:: Exercise details ::
What is printed must match, line for line, the records from their first line through the line containing "C2: none -> 220nF (+12V, -12V)", with pictures left out.

-------- Data supplied --------

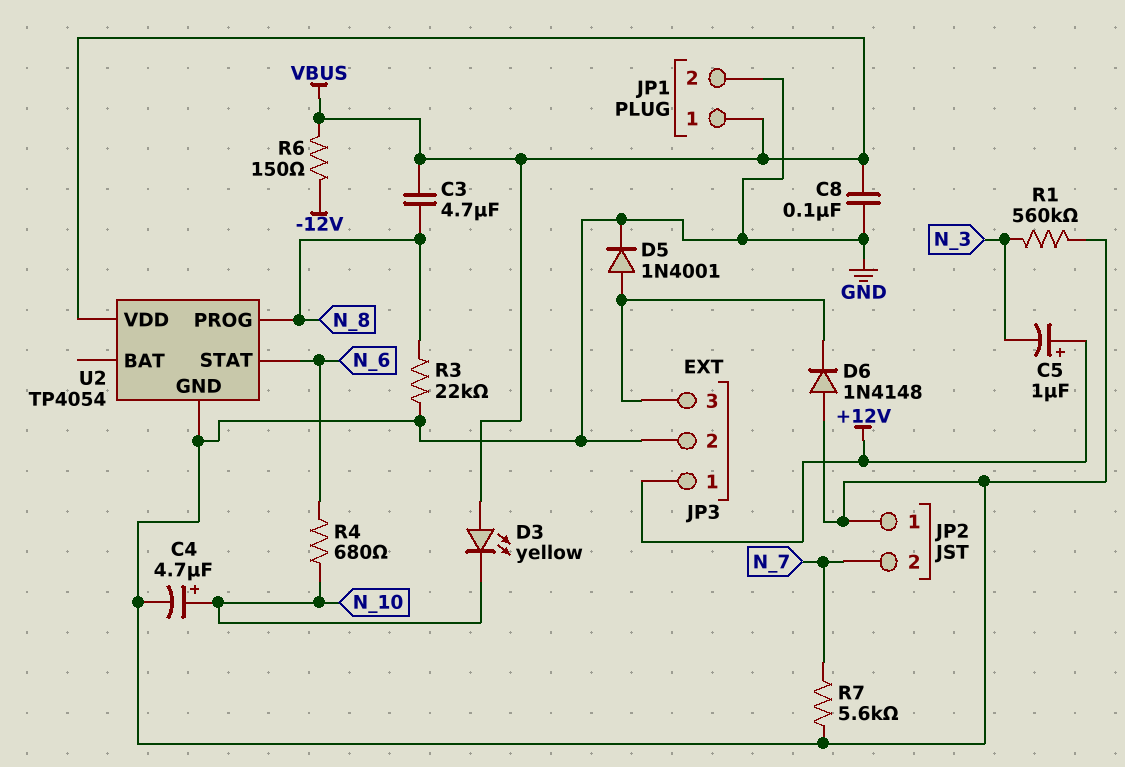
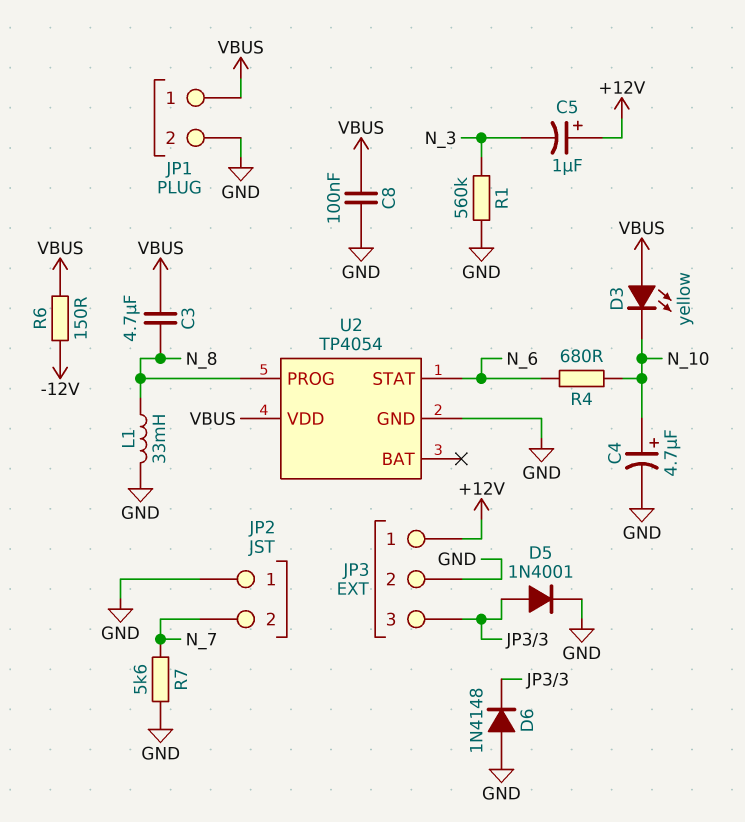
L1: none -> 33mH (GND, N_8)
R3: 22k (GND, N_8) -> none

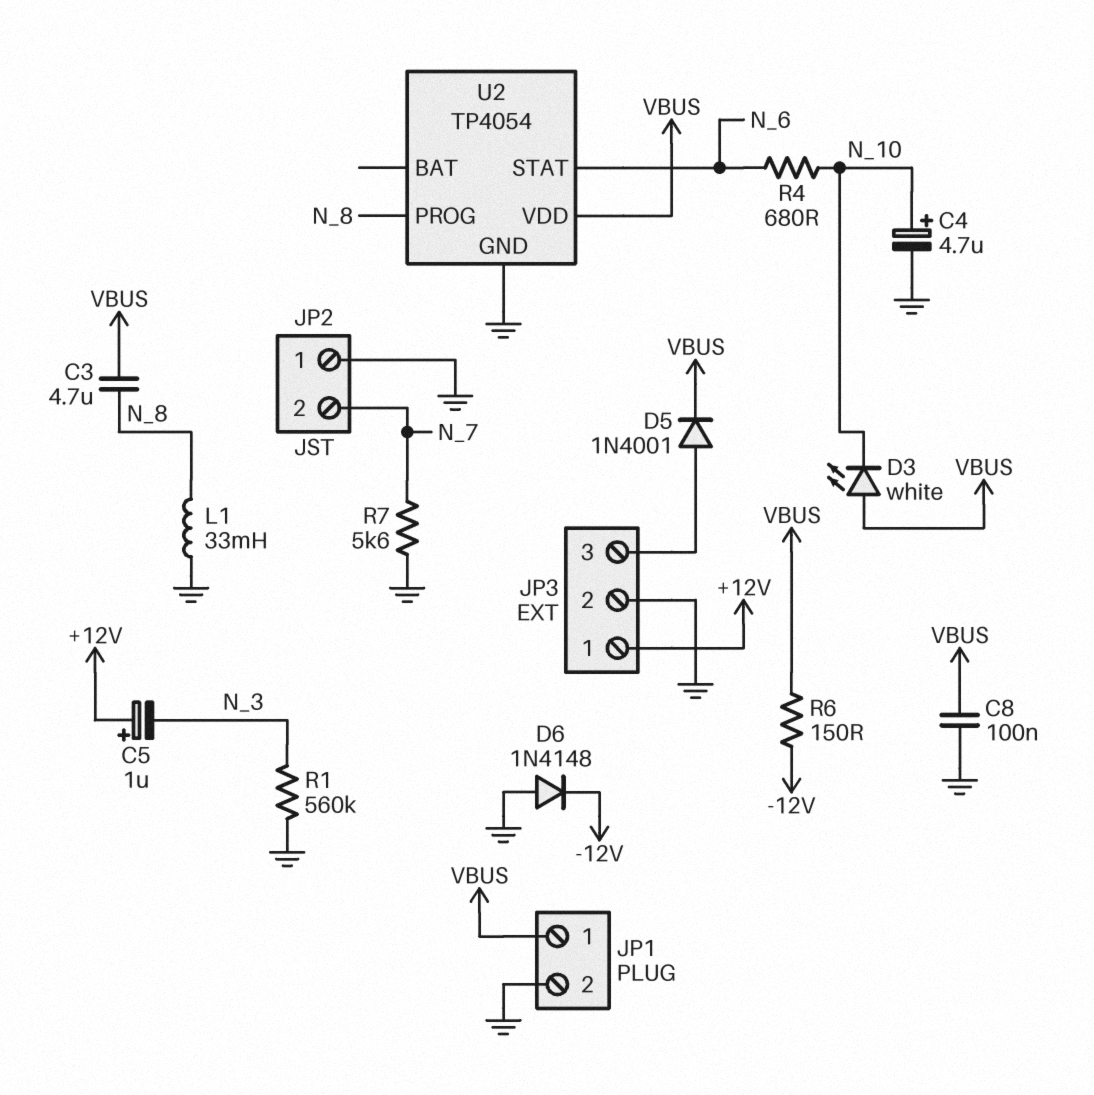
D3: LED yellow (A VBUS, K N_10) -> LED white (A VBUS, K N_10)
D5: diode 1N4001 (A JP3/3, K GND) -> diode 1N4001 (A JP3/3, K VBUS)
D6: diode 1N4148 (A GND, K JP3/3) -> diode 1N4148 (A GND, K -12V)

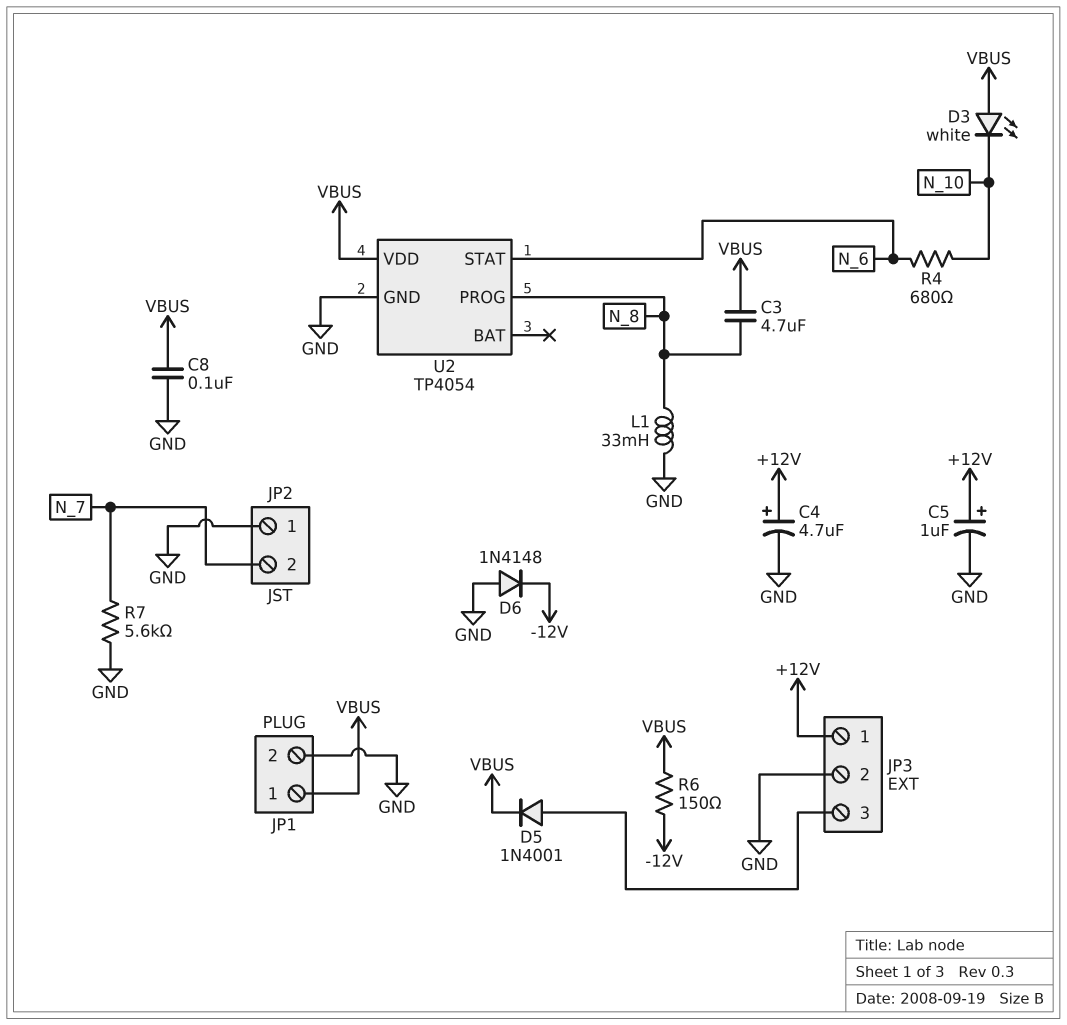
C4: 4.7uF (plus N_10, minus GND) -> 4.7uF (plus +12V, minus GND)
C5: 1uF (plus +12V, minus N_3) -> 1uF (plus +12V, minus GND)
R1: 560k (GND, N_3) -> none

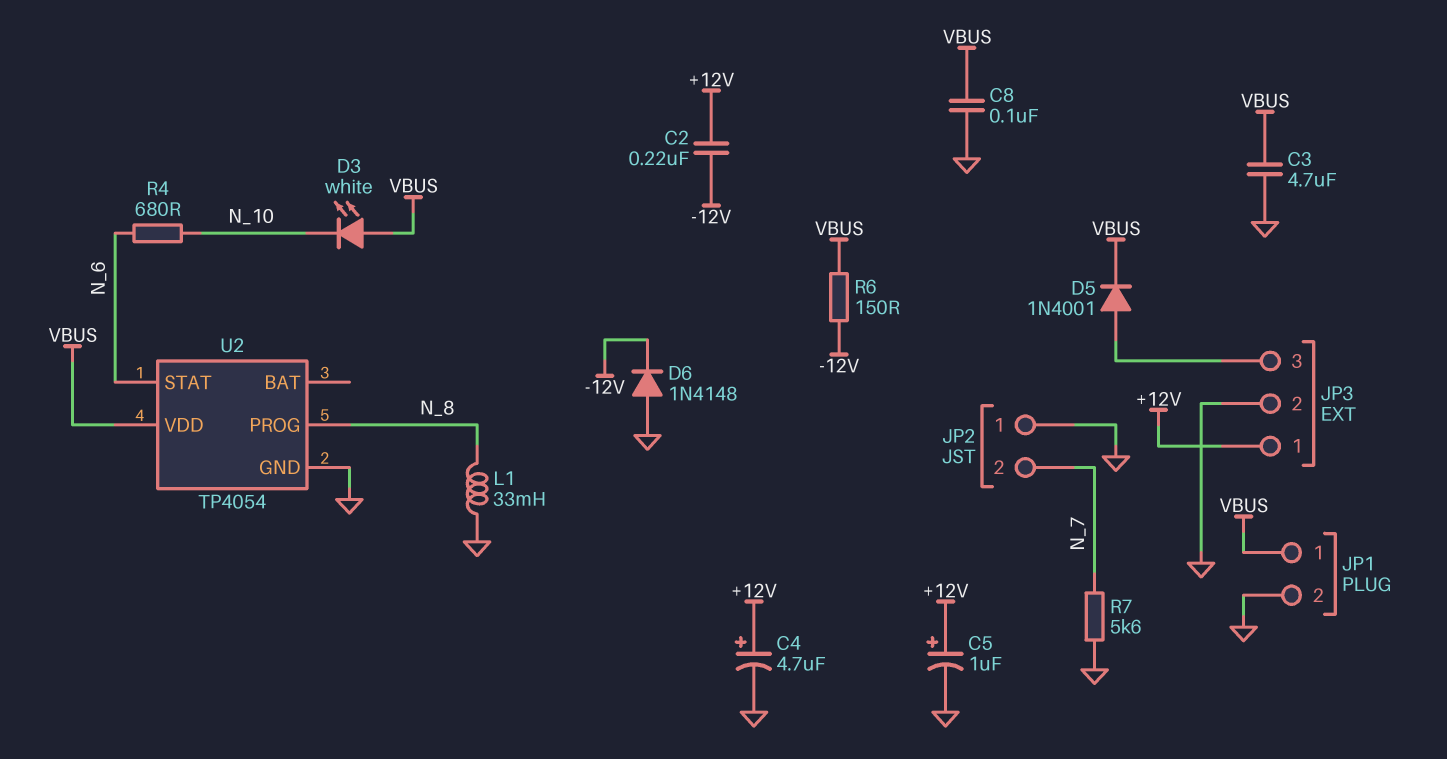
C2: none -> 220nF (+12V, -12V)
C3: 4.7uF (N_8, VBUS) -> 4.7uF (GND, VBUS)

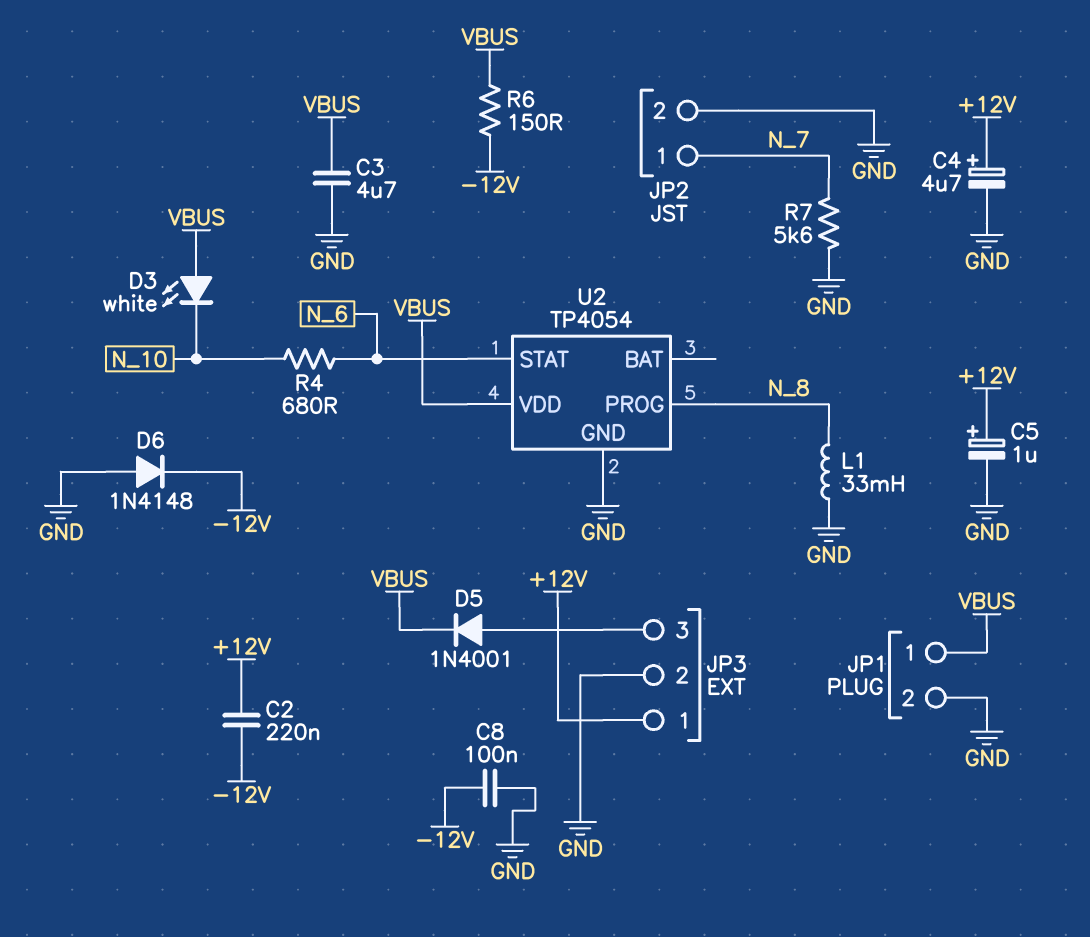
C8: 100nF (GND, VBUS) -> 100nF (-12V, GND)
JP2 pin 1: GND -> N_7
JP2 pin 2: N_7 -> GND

--------

:: Reply ::
L1: none -> 33mH (GND, N_8)
R3: 22k (GND, N_8) -> none

D3: LED yellow (A VBUS, K N_10) -> LED white (A VBUS, K N_10)
D5: diode 1N4001 (A JP3/3, K GND) -> diode 1N4001 (A JP3/3, K VBUS)
D6: diode 1N4148 (A GND, K JP3/3) -> diode 1N4148 (A GND, K -12V)

C4: 4.7uF (plus N_10, minus GND) -> 4.7uF (plus +12V, minus GND)
C5: 1uF (plus +12V, minus N_3) -> 1uF (plus +12V, minus GND)
R1: 560k (GND, N_3) -> none

C2: none -> 220nF (+12V, -12V)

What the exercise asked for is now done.